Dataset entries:
____________________
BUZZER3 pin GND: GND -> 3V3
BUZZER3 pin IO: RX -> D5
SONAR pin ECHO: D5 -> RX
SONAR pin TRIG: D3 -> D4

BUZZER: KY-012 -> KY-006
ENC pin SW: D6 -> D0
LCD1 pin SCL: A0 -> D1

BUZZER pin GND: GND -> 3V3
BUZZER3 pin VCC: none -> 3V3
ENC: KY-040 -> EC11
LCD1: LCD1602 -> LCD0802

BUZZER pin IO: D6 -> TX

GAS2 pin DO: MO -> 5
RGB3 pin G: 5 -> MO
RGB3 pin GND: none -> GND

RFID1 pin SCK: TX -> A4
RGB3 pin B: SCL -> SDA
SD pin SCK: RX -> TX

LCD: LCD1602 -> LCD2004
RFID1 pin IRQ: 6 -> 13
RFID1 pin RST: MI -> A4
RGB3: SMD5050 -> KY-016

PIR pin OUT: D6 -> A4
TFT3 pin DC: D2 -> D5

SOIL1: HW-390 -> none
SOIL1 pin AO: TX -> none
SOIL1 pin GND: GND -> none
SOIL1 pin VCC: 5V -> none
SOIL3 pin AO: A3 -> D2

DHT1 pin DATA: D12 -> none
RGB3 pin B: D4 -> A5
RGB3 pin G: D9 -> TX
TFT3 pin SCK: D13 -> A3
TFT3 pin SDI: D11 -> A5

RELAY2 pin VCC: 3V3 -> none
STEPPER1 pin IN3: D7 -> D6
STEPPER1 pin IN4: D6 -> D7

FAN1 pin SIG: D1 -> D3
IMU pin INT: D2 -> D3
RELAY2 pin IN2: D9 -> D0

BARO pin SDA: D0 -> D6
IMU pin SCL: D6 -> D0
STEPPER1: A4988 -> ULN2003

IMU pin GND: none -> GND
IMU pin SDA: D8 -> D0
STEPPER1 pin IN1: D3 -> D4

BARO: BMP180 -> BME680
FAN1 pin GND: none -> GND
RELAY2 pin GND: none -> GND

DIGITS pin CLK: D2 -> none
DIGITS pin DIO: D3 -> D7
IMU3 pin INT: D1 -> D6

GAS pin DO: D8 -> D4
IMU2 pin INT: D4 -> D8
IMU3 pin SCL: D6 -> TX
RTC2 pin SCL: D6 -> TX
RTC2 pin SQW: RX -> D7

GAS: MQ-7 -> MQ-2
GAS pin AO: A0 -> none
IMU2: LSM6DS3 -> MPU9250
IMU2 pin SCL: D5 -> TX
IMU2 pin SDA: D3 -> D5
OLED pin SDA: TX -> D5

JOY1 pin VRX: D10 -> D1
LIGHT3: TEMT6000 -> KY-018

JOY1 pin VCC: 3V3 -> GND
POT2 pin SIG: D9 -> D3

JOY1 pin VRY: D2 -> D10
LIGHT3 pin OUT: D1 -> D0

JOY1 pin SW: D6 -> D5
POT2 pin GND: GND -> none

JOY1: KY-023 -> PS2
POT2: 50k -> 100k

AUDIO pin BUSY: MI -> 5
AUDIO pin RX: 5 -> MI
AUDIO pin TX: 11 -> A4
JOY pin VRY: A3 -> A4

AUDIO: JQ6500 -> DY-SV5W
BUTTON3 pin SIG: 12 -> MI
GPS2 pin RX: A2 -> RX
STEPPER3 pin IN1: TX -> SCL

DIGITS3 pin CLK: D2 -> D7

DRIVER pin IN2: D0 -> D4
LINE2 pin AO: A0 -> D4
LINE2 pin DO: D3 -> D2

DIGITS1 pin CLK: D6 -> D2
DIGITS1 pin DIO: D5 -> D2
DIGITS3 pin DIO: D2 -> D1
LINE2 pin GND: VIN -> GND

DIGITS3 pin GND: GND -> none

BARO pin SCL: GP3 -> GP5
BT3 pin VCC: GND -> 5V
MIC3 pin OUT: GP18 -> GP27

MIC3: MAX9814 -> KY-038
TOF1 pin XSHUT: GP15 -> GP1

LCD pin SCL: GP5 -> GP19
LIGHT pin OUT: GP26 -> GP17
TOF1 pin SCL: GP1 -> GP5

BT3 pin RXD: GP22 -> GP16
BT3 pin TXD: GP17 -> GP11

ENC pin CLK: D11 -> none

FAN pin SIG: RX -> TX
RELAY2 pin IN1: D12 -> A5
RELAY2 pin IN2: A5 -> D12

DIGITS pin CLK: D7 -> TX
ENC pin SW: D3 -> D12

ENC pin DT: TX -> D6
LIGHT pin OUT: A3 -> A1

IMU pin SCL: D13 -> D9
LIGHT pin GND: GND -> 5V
____________________
- Aim of the exercise -
The answer must be a single number: the count of lines in the entries that include "AUDIO".

- Problem solution -
4